Records contained in a dataset:
•••••
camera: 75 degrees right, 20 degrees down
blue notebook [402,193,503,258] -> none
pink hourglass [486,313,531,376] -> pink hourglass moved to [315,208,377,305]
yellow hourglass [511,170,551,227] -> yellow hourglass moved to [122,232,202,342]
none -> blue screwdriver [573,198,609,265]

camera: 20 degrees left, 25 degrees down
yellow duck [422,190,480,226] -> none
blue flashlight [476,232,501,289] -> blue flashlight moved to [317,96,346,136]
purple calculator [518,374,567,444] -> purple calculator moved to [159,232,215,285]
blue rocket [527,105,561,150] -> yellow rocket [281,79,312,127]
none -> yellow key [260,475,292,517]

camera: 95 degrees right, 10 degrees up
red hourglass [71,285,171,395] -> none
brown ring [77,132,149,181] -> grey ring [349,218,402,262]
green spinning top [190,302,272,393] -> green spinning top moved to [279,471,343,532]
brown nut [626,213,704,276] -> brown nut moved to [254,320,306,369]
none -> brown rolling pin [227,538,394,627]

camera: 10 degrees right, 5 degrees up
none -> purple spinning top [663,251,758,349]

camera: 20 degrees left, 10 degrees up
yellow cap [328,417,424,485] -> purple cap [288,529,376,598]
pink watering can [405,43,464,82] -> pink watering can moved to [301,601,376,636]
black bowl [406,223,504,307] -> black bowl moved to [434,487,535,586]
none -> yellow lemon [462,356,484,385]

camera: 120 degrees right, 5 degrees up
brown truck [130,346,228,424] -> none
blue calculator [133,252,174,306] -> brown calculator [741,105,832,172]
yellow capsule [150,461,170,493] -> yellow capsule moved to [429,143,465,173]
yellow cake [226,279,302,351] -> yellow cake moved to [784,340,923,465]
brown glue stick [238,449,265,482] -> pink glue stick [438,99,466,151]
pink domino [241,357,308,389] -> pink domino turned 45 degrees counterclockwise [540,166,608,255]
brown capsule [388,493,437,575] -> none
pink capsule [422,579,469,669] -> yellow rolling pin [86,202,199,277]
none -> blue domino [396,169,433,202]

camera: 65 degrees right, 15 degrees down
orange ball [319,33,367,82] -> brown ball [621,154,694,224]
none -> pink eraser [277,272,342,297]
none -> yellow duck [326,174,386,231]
•••••
▶ _INSTRUCTIONS TO FOLLOW_
From the records above, return each line that includes "camera".

▶ _SOLUTION BELOW_
camera: 75 degrees right, 20 degrees down
camera: 20 degrees left, 25 degrees down
camera: 95 degrees right, 10 degrees up
camera: 10 degrees right, 5 degrees up
camera: 20 degrees left, 10 degrees up
camera: 120 degrees right, 5 degrees up
camera: 65 degrees right, 15 degrees down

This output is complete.